- **DATA EXCERPT**
%%

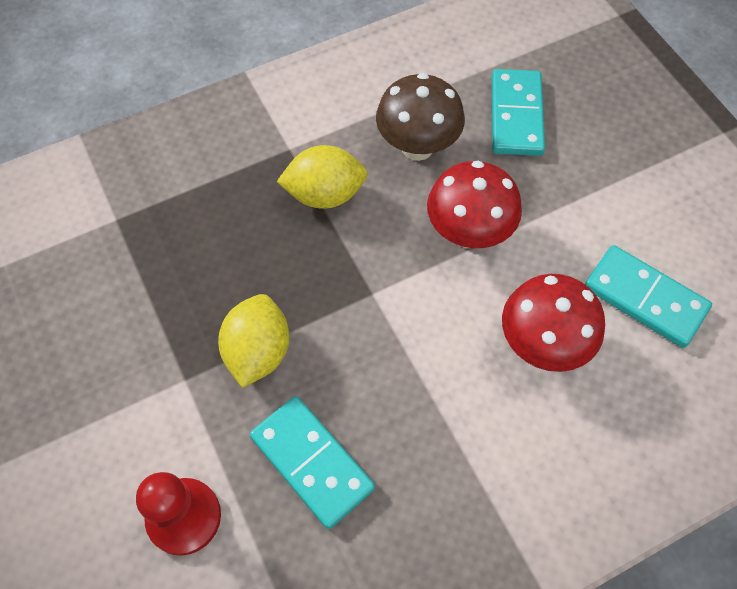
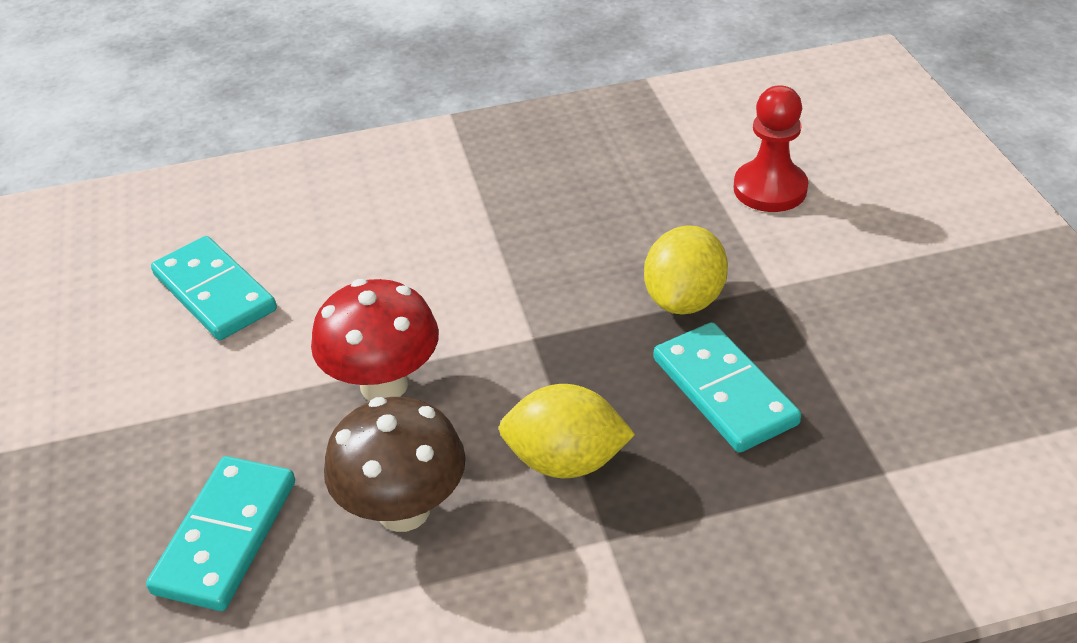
camera: 165 degrees left, 20 degrees down
turquoise domino [250,396,375,529] -> turquoise domino moved to [654,322,801,453]
red mushroom [502,274,605,372] -> none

%%

- **HOW TO COMPLETE THIS TASK**
Copy out the whole listing exactly. Skip its pictures.

- **RESPONSE AREA**
camera: 165 degrees left, 20 degrees down
turquoise domino [250,396,375,529] -> turquoise domino moved to [654,322,801,453]
red mushroom [502,274,605,372] -> none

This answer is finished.